• Your assignment
Emit the line that holds "tan round brick A6:B7" and all lines following it through the end of the data, verbatim, and nothing else.

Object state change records
[Start of Attachment]

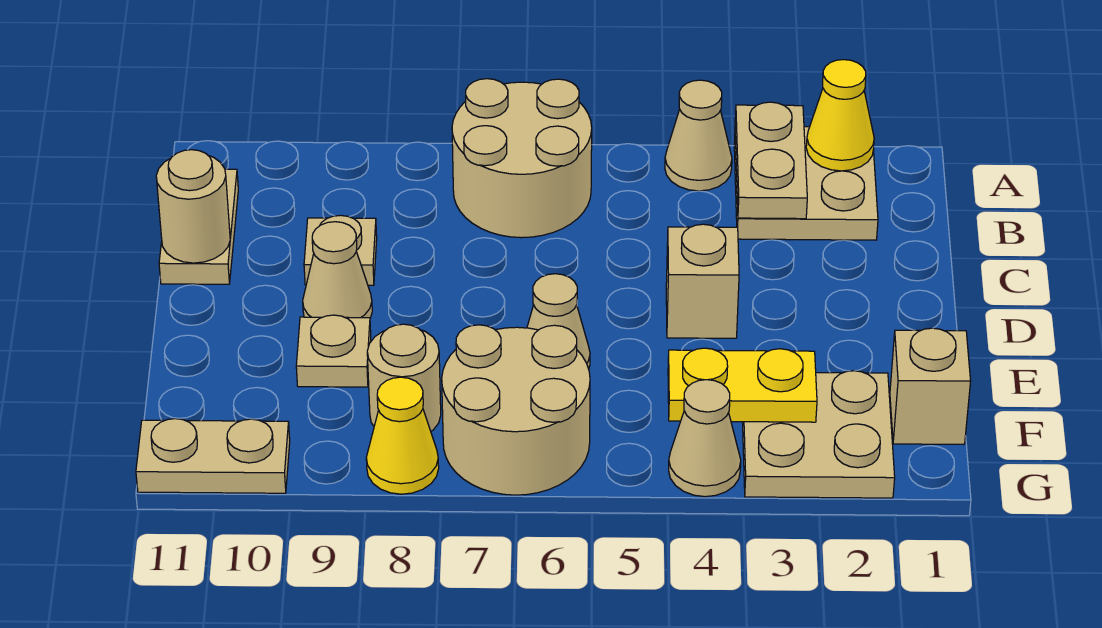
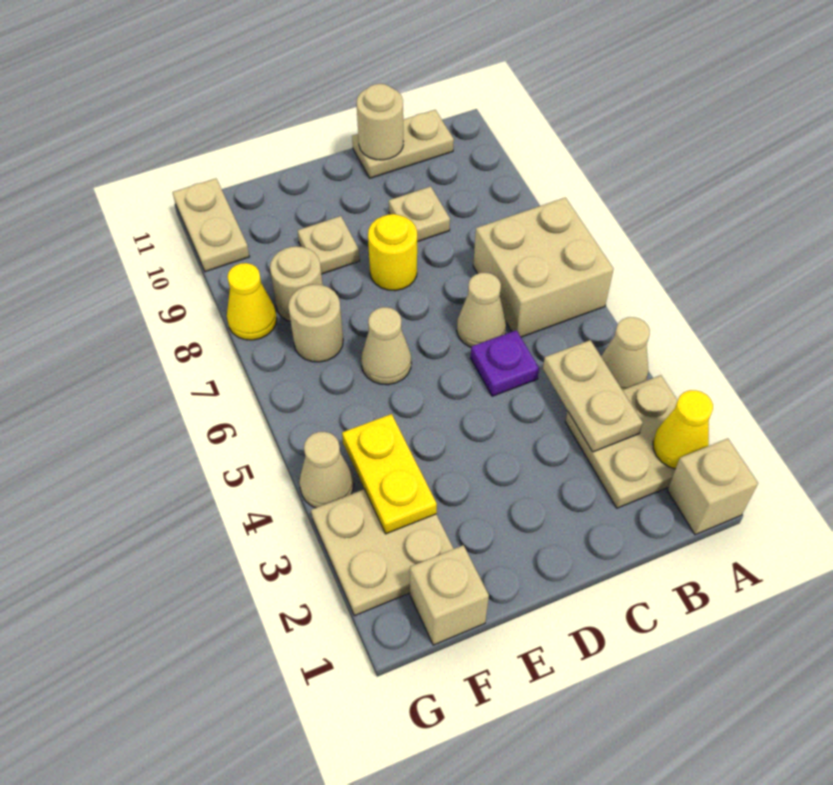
tan plate A3:B3 level 2 -> tan plate B3:B4 level 2
tan round brick A6:B7 level 1 -> tan brick A6:B7 level 1
none -> purple plate C5 level 1
tan brick D4 level 1 -> tan brick A1 level 1
none -> yellow round brick D8 level 1
tan cone D9 level 1 -> tan cone C6 level 1
tan round brick F6:G7 level 1 -> tan round brick F7 level 1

[End of Attachment]

• Result
tan round brick A6:B7 level 1 -> tan brick A6:B7 level 1
none -> purple plate C5 level 1
tan brick D4 level 1 -> tan brick A1 level 1
none -> yellow round brick D8 level 1
tan cone D9 level 1 -> tan cone C6 level 1
tan round brick F6:G7 level 1 -> tan round brick F7 level 1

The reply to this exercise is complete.